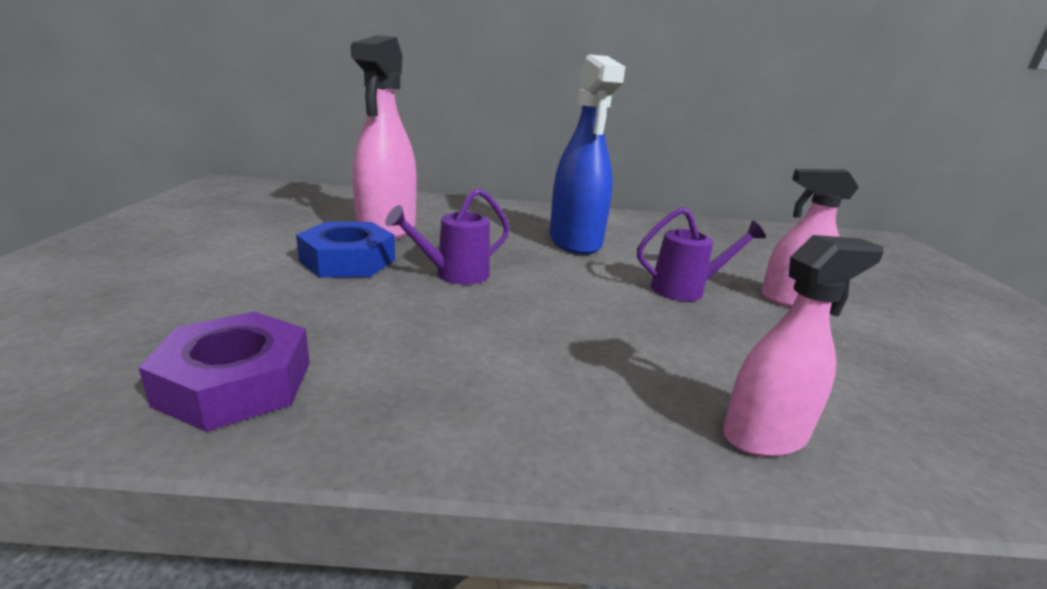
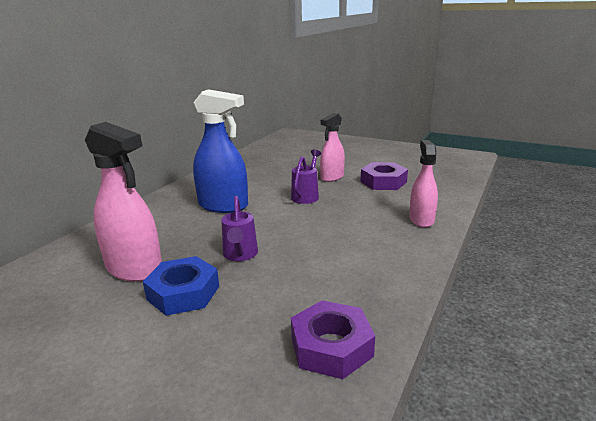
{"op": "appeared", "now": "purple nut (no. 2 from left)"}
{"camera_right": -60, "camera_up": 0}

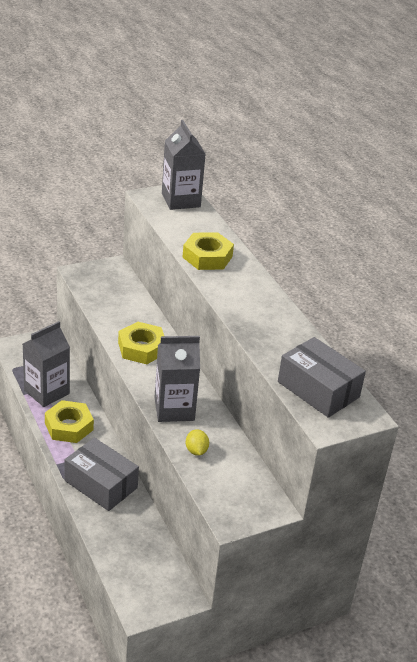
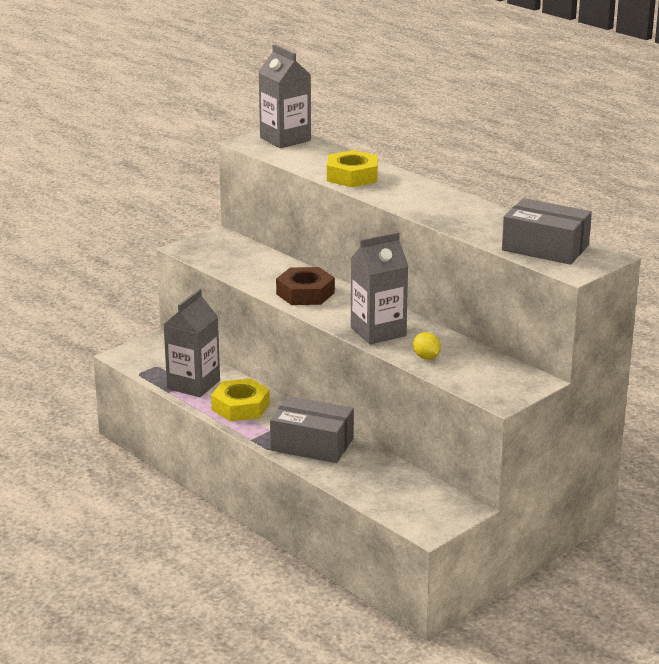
{"op": "colour", "was": "yellow nut (no. 2 from left)", "now": "brown nut"}
{"camera_right": -15, "camera_up": -10}

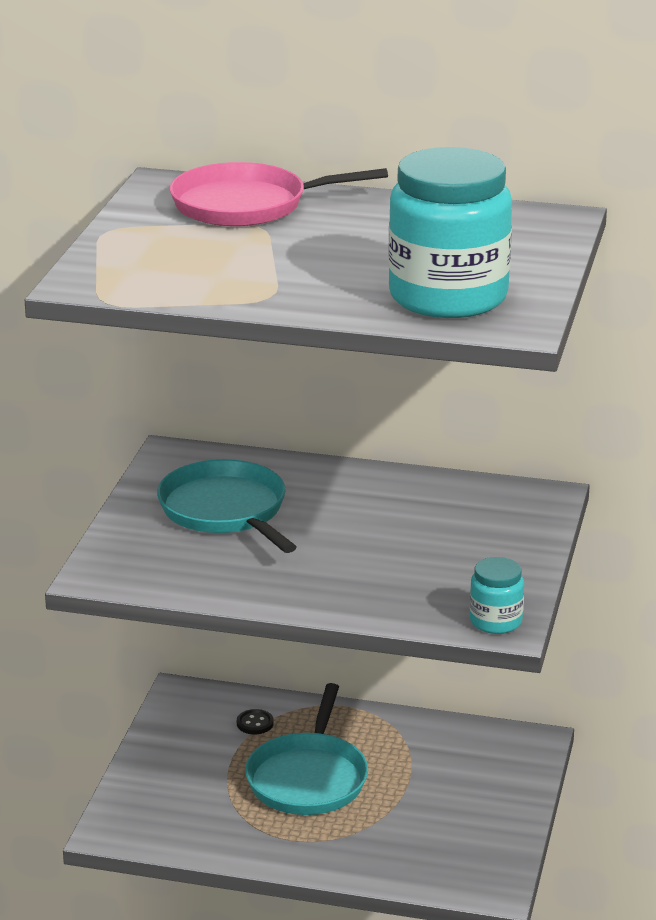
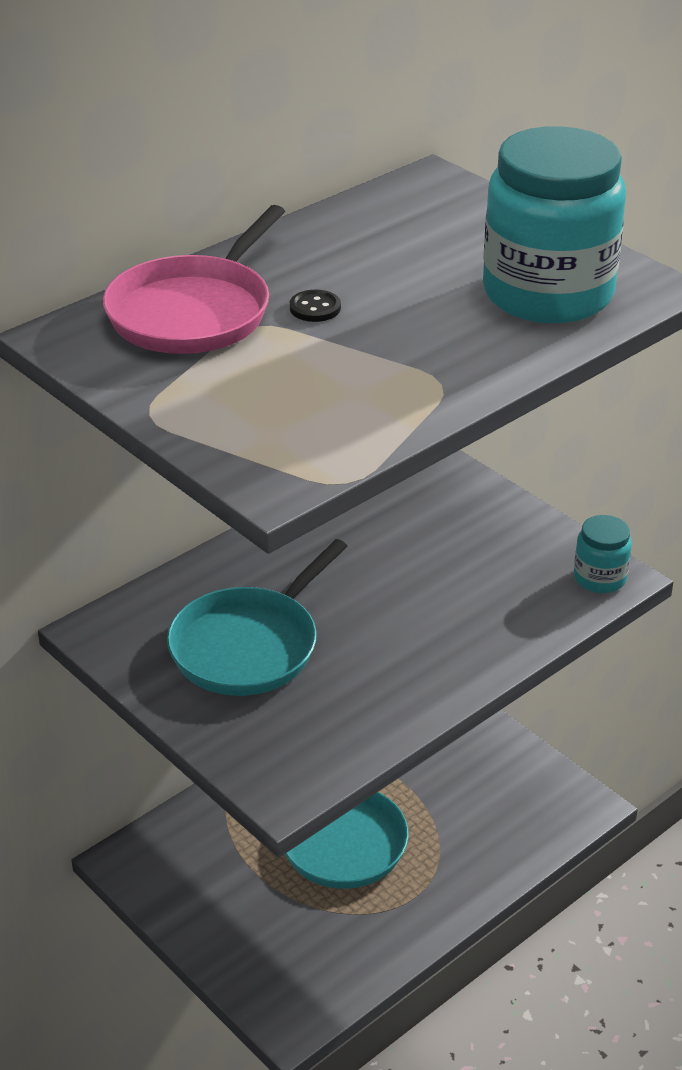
{"op": "relocated", "was": "black button"}
{"op": "spun", "was": "turquoise pan (no. 1 from left)", "clockwise": -60}
{"camera_right": -55, "camera_up": 10}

Task statement - Repeat the whole listing above word for word, but keep any picture out of it.

Result of the task -
{"op": "appeared", "now": "purple nut (no. 2 from left)"}
{"camera_right": -60, "camera_up": 0}

{"op": "colour", "was": "yellow nut (no. 2 from left)", "now": "brown nut"}
{"camera_right": -15, "camera_up": -10}

{"op": "relocated", "was": "black button"}
{"op": "spun", "was": "turquoise pan (no. 1 from left)", "clockwise": -60}
{"camera_right": -55, "camera_up": 10}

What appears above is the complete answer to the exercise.